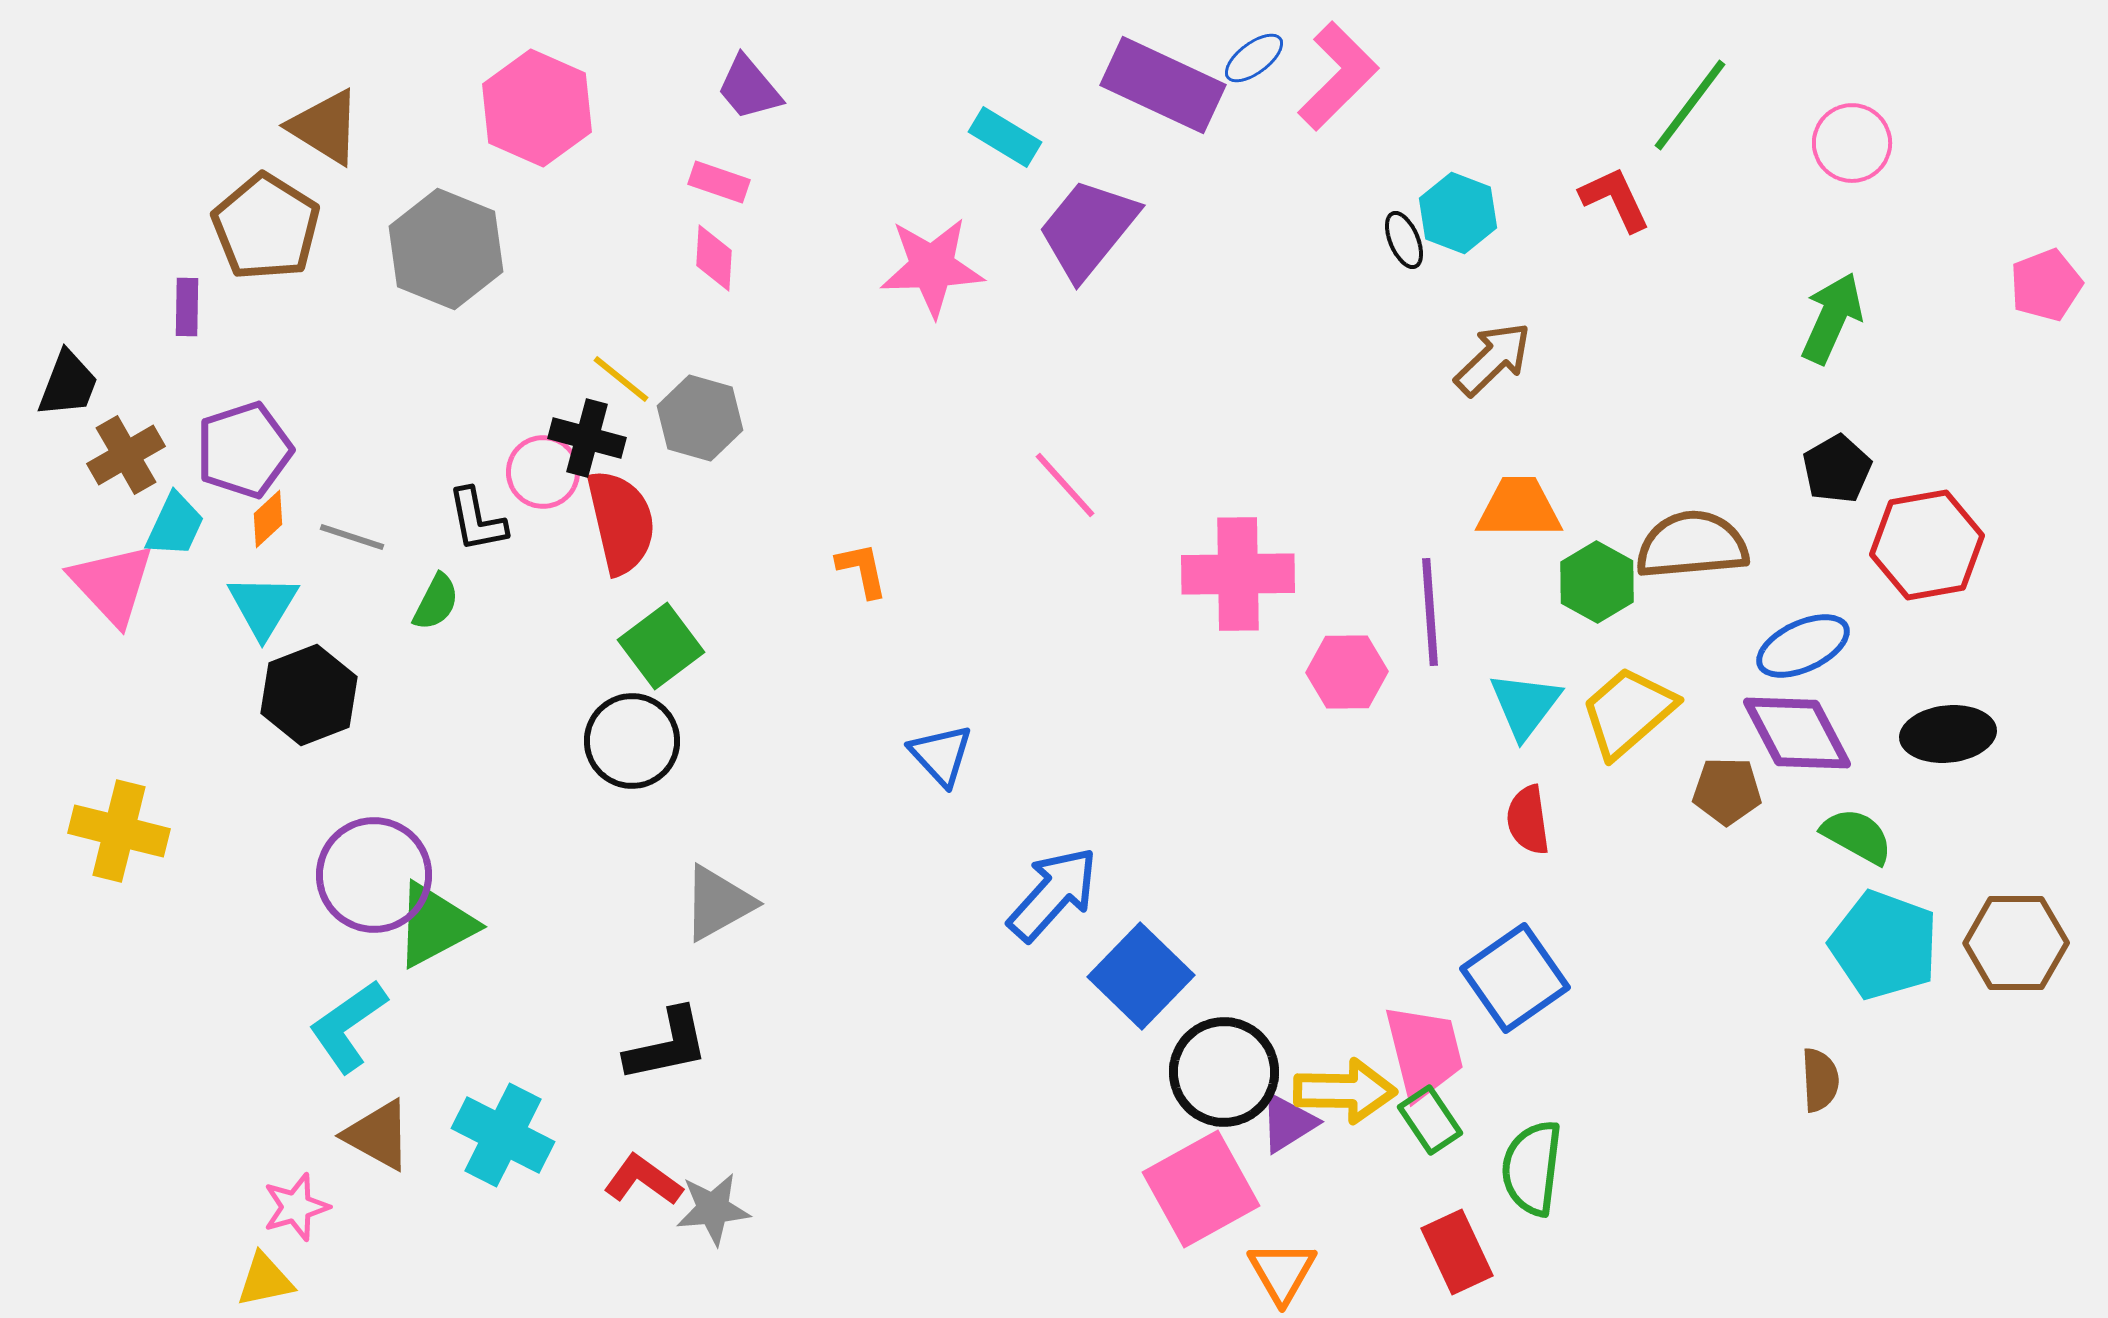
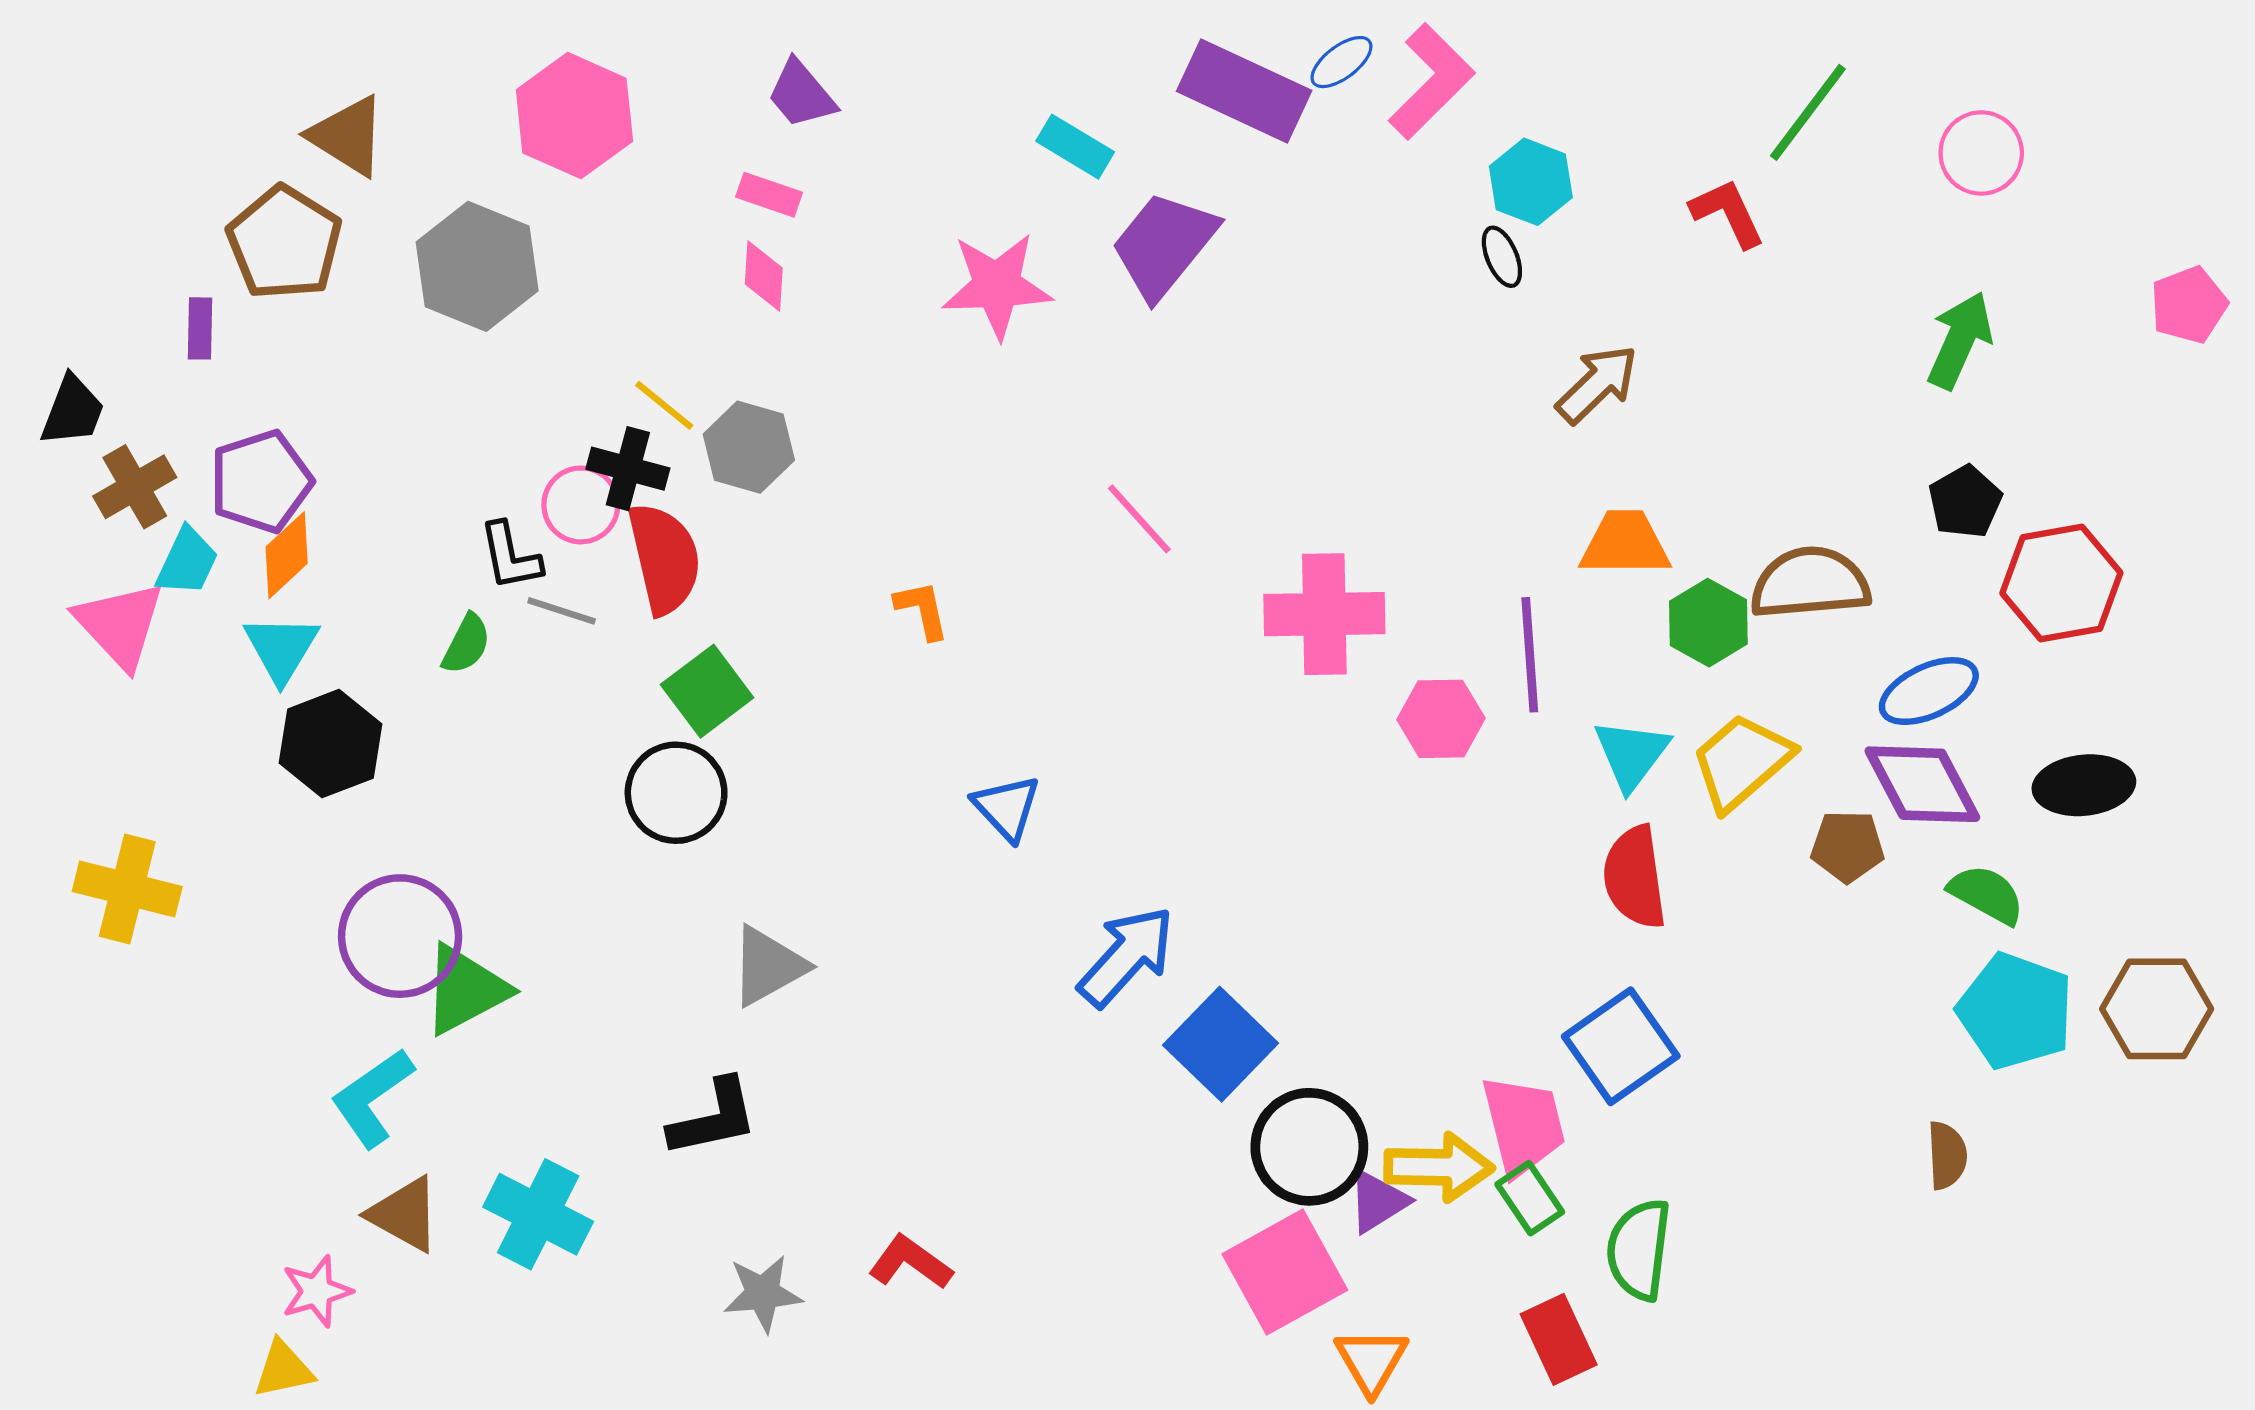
cyan hexagon: (1458, 213) -> (1531, 182), moved
orange diamond: (268, 519) -> (287, 555), size x1.4
gray line: (352, 537) -> (562, 611), moved
red semicircle: (1528, 820) -> (1635, 877), size x1.4
red L-shape: (643, 1180) -> (910, 1262), moved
----------------
> **Exercise**: Retype all of the material above precisely as it reads. Pictures are not part of the copy.

> **Written solution**:
cyan hexagon: (1458, 213) -> (1531, 182), moved
orange diamond: (268, 519) -> (287, 555), size x1.4
gray line: (352, 537) -> (562, 611), moved
red semicircle: (1528, 820) -> (1635, 877), size x1.4
red L-shape: (643, 1180) -> (910, 1262), moved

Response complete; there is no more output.